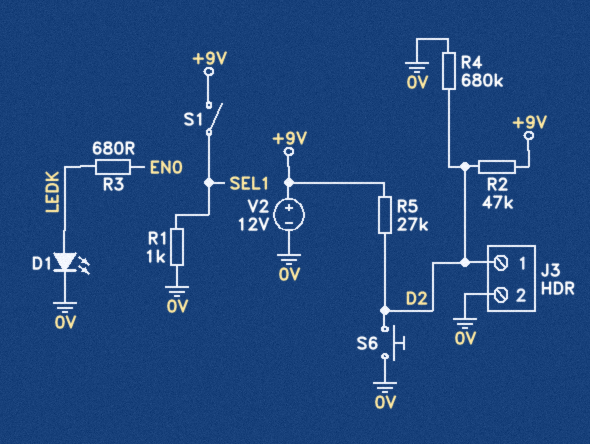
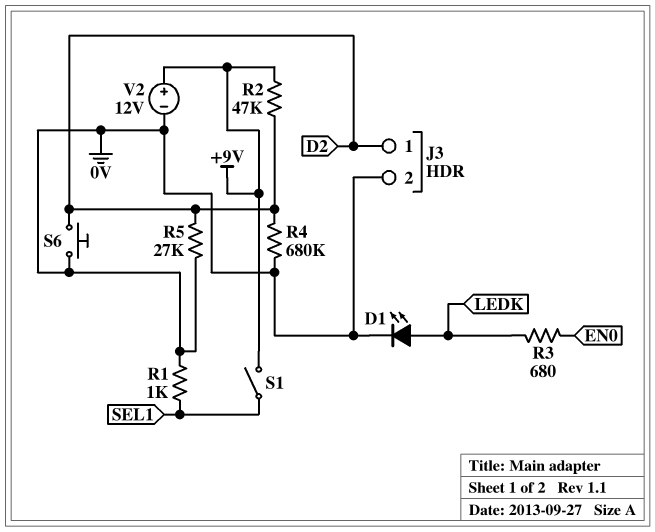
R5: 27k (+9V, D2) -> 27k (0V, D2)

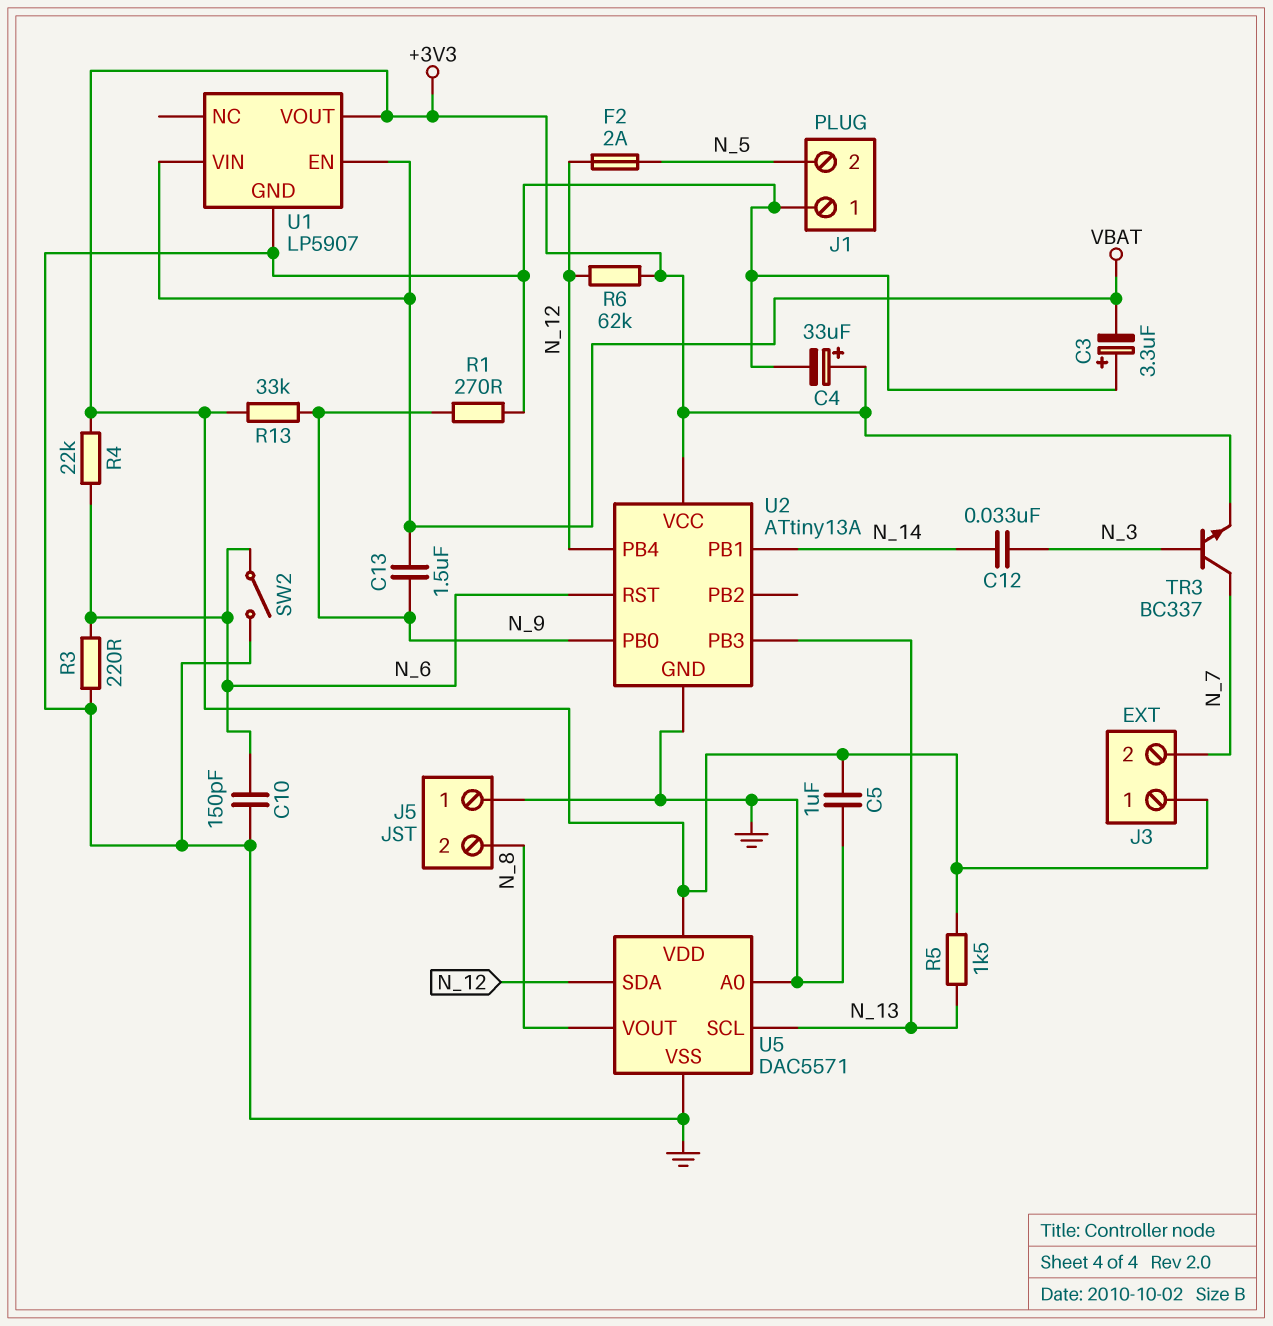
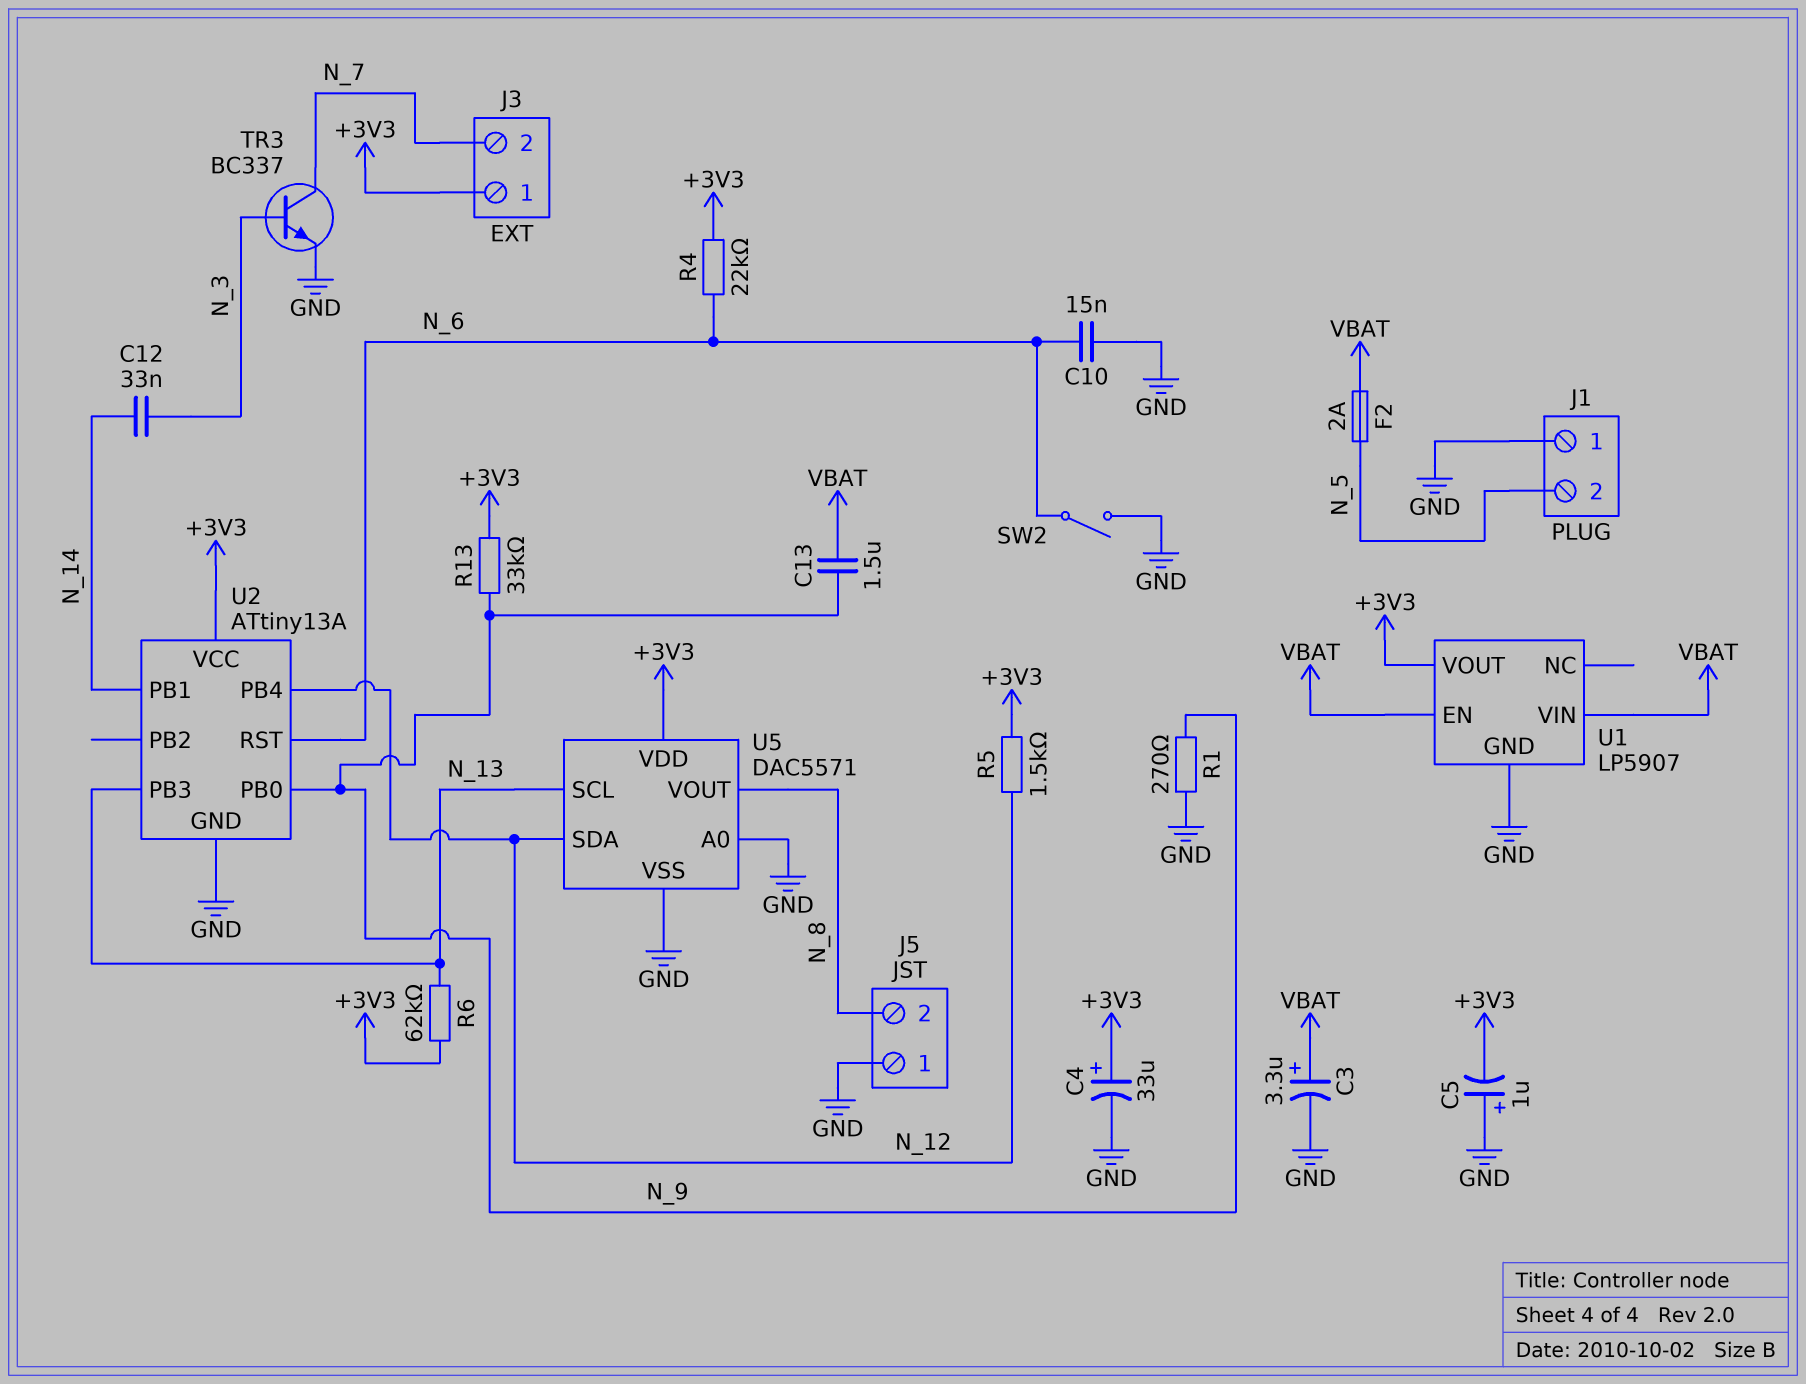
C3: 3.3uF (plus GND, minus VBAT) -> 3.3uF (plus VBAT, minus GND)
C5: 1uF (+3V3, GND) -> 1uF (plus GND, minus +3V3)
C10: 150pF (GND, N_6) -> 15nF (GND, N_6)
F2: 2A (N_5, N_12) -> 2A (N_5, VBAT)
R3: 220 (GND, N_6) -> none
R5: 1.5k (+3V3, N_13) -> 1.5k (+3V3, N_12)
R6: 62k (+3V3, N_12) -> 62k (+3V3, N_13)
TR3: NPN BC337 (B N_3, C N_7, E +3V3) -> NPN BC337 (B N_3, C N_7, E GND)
————————
**REQUIRED WORK**
Of all the lines in the data above, show only those that hold the word "VBAT".

**RESULT BELOW**
C3: 3.3uF (plus GND, minus VBAT) -> 3.3uF (plus VBAT, minus GND)
F2: 2A (N_5, N_12) -> 2A (N_5, VBAT)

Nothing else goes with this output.